[Input material Boundary: Start]

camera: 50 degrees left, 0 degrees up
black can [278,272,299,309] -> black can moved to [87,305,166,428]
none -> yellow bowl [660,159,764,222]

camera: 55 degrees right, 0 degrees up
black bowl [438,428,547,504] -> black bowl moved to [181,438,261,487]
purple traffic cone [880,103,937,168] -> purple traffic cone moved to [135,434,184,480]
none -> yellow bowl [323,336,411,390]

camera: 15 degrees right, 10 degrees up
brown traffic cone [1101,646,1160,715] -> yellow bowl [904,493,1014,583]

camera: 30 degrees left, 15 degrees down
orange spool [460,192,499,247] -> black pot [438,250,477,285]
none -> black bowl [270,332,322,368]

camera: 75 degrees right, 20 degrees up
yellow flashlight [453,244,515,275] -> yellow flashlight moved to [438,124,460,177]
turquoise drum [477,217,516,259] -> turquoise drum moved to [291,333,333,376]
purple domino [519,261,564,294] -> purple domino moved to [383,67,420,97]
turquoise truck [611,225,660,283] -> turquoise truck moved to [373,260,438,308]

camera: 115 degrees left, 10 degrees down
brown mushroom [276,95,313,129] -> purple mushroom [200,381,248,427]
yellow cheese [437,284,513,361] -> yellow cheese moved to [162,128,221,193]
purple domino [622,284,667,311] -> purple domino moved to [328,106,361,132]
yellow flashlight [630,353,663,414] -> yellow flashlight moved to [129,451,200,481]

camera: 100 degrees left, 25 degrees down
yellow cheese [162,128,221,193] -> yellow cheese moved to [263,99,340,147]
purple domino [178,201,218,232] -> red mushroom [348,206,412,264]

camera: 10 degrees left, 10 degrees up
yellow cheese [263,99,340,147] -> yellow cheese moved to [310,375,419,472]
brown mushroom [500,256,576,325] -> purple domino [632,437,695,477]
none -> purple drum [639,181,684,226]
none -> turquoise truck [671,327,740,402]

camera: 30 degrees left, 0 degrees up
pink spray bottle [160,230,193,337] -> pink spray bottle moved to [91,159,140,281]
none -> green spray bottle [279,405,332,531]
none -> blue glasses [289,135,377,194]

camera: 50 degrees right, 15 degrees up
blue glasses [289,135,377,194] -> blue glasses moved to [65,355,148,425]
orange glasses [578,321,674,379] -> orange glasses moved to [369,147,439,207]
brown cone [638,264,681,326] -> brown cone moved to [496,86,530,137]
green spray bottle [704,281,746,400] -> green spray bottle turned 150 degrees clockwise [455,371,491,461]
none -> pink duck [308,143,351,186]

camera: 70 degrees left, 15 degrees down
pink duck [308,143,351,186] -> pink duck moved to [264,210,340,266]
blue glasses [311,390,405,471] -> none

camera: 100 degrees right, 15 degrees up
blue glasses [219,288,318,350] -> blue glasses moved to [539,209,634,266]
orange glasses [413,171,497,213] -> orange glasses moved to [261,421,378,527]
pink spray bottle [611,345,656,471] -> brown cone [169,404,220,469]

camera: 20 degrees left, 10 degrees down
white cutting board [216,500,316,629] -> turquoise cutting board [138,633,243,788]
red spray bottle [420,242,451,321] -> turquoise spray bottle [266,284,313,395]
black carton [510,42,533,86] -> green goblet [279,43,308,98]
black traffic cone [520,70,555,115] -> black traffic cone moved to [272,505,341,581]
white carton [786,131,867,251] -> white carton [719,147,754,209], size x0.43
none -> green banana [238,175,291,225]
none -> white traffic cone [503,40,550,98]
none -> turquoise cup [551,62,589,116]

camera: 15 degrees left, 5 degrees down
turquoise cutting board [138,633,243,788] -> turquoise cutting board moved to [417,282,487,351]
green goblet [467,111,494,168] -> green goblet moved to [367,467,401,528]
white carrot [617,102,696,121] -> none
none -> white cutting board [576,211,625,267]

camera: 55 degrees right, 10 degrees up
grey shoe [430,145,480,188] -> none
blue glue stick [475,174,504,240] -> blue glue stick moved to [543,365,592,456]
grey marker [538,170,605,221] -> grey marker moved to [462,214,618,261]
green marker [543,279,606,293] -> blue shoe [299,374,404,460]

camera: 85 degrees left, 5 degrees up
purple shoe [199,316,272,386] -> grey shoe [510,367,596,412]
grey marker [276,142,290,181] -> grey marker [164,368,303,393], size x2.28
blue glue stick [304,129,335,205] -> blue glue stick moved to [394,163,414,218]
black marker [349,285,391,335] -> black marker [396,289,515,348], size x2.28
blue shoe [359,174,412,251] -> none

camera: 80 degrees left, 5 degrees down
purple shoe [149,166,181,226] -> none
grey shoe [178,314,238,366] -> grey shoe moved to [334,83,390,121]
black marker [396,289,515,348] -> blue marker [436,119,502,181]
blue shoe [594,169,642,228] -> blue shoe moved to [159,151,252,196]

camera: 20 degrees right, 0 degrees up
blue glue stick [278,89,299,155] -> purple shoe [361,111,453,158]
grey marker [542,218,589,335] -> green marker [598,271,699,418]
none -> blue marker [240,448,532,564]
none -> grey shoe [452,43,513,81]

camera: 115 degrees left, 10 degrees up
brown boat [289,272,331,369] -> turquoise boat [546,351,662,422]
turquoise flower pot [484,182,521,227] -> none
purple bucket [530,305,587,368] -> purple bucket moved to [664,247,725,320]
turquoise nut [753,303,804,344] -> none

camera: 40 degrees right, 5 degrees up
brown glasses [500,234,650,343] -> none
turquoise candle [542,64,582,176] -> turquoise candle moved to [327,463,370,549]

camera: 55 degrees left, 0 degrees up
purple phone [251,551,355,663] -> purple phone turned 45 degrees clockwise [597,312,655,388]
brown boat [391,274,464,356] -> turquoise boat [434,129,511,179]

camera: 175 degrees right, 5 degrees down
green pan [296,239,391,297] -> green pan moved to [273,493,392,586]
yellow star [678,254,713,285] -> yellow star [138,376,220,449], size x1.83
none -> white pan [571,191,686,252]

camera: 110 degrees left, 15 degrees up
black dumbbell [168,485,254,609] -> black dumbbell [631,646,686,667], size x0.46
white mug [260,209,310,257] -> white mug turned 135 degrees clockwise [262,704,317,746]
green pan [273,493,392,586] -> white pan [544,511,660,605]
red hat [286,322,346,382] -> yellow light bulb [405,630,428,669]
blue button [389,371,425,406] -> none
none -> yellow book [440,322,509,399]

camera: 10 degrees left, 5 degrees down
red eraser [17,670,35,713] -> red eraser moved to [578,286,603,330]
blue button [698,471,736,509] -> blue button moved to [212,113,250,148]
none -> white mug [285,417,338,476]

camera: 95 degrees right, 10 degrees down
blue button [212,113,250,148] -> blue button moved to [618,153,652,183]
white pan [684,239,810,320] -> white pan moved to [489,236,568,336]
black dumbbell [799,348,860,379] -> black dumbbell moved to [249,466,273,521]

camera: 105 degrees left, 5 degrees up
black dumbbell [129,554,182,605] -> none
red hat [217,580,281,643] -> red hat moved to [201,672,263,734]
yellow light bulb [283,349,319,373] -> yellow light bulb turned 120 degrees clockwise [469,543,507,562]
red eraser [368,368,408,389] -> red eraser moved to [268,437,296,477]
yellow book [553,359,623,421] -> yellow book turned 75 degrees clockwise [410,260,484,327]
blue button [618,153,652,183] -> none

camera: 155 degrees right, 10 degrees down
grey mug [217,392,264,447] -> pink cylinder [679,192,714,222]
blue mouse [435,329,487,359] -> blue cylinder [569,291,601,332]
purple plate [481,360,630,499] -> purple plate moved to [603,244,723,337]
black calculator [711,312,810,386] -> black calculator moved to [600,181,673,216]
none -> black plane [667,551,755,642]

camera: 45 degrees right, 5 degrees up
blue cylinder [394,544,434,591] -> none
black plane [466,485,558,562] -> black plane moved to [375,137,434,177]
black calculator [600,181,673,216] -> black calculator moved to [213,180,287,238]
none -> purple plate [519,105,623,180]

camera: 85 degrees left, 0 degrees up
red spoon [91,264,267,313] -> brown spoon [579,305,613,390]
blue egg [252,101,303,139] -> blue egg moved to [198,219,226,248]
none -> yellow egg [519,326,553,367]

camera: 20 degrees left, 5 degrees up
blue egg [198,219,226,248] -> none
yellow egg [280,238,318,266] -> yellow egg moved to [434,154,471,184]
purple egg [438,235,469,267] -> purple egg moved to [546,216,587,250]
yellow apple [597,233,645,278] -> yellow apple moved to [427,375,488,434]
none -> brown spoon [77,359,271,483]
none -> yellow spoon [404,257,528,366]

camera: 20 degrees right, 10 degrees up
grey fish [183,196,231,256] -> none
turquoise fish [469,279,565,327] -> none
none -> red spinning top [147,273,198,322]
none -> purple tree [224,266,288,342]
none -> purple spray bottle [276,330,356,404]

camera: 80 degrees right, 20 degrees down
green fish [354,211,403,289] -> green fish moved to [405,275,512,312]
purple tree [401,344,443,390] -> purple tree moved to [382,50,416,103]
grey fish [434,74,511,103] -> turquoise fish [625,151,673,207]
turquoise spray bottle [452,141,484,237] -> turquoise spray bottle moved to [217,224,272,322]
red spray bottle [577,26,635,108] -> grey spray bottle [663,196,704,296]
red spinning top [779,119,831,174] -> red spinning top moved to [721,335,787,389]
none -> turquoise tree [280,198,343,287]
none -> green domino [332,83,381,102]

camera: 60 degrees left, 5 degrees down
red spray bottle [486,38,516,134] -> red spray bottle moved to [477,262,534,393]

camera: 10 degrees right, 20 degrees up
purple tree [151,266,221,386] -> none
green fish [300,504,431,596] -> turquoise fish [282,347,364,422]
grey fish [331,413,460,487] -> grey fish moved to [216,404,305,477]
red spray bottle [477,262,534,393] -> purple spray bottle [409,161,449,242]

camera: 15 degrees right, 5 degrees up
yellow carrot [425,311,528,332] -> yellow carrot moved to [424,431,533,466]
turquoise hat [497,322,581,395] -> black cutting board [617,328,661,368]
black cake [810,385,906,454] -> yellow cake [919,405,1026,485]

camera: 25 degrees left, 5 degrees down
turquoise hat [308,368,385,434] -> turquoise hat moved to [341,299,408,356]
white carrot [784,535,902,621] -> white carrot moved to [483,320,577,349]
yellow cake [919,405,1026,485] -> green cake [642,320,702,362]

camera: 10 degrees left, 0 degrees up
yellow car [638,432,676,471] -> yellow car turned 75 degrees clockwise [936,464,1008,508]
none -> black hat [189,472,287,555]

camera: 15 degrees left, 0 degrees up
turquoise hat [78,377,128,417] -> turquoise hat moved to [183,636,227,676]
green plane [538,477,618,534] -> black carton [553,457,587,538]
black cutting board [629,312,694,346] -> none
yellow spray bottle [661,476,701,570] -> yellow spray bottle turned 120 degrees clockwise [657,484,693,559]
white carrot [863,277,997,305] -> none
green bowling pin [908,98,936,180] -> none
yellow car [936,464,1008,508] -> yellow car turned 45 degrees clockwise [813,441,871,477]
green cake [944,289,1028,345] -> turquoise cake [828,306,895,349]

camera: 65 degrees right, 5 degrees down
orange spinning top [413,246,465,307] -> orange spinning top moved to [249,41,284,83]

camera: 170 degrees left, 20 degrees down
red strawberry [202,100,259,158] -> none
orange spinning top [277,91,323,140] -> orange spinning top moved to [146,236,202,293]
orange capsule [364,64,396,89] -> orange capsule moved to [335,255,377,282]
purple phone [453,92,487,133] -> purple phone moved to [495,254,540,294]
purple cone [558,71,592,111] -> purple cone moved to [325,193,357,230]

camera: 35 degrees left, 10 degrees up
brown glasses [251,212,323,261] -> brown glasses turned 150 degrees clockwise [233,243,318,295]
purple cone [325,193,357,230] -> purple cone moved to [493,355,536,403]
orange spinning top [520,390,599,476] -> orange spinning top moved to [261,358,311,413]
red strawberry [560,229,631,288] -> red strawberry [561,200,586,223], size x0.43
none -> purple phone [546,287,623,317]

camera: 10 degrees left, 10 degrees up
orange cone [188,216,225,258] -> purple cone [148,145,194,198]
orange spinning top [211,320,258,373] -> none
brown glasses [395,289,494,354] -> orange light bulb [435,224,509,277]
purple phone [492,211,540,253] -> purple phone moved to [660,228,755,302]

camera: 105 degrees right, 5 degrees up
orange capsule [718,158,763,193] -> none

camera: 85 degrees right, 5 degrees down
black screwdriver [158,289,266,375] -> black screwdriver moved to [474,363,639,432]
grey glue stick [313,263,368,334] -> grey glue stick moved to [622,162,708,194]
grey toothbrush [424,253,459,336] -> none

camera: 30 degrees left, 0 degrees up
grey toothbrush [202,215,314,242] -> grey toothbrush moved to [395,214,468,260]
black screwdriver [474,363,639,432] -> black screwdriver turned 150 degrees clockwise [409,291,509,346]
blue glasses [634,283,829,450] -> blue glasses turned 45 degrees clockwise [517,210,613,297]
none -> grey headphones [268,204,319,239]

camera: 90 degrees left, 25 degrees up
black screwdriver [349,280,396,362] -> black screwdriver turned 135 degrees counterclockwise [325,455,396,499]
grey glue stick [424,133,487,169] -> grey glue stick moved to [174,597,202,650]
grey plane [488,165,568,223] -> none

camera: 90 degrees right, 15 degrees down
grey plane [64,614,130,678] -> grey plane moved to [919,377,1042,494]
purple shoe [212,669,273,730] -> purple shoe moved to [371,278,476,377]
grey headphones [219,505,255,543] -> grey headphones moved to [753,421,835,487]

[Input material Boundary: End]

# [What you need to do]
Leave out every line above except those from the line with "red eraser [368,368,408,389]" up to and including the line with "black plane [466,485,558,562]", and copy those exactly.

# [Result for this task]
red eraser [368,368,408,389] -> red eraser moved to [268,437,296,477]
yellow book [553,359,623,421] -> yellow book turned 75 degrees clockwise [410,260,484,327]
blue button [618,153,652,183] -> none

camera: 155 degrees right, 10 degrees down
grey mug [217,392,264,447] -> pink cylinder [679,192,714,222]
blue mouse [435,329,487,359] -> blue cylinder [569,291,601,332]
purple plate [481,360,630,499] -> purple plate moved to [603,244,723,337]
black calculator [711,312,810,386] -> black calculator moved to [600,181,673,216]
none -> black plane [667,551,755,642]

camera: 45 degrees right, 5 degrees up
blue cylinder [394,544,434,591] -> none
black plane [466,485,558,562] -> black plane moved to [375,137,434,177]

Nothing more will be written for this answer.